## Data extract
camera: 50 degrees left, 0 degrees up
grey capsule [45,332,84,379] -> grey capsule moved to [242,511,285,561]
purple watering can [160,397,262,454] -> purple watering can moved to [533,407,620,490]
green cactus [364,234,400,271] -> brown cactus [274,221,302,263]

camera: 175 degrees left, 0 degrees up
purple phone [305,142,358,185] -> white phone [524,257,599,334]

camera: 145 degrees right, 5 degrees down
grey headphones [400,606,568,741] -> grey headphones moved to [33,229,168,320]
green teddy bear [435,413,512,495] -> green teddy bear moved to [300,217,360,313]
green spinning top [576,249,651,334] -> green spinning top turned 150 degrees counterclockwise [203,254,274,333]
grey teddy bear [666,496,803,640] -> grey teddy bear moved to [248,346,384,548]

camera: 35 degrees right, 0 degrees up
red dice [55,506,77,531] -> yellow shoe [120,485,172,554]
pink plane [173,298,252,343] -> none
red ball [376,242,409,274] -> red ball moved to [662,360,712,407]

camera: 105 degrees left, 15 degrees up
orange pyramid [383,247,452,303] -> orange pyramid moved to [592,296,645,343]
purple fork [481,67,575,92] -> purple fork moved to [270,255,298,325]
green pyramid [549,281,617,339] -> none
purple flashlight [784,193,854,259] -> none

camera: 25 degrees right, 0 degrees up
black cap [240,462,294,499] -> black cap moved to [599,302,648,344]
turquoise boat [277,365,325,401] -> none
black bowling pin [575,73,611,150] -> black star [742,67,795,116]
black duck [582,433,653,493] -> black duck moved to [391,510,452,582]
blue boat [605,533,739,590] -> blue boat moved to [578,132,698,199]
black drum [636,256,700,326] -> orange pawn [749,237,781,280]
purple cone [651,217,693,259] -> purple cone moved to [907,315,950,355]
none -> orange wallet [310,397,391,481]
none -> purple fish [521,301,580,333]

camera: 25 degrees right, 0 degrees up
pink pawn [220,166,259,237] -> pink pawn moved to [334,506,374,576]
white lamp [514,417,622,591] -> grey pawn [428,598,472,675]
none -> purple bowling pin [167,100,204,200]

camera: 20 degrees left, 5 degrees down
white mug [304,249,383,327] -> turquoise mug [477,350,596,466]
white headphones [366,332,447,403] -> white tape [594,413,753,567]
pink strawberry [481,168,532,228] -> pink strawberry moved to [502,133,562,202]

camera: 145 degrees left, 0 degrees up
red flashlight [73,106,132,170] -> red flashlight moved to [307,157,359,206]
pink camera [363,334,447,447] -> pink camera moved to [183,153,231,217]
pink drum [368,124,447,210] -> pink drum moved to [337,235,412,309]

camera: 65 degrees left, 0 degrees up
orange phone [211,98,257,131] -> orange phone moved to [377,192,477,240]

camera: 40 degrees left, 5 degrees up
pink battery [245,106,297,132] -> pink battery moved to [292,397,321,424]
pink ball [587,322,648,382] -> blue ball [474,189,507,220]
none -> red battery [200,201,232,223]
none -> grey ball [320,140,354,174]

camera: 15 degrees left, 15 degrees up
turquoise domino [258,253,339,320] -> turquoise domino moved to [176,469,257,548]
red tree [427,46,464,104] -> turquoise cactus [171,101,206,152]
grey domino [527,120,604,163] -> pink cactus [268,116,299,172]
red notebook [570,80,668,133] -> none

## What you have to do
From the line that has "green spinning top [576,249,651,334]" through the line that has "turquoise boat [277,365,325,401] -> none", copy every line exactly as it appears above, and leave out all others.

## Result
green spinning top [576,249,651,334] -> green spinning top turned 150 degrees counterclockwise [203,254,274,333]
grey teddy bear [666,496,803,640] -> grey teddy bear moved to [248,346,384,548]

camera: 35 degrees right, 0 degrees up
red dice [55,506,77,531] -> yellow shoe [120,485,172,554]
pink plane [173,298,252,343] -> none
red ball [376,242,409,274] -> red ball moved to [662,360,712,407]

camera: 105 degrees left, 15 degrees up
orange pyramid [383,247,452,303] -> orange pyramid moved to [592,296,645,343]
purple fork [481,67,575,92] -> purple fork moved to [270,255,298,325]
green pyramid [549,281,617,339] -> none
purple flashlight [784,193,854,259] -> none

camera: 25 degrees right, 0 degrees up
black cap [240,462,294,499] -> black cap moved to [599,302,648,344]
turquoise boat [277,365,325,401] -> none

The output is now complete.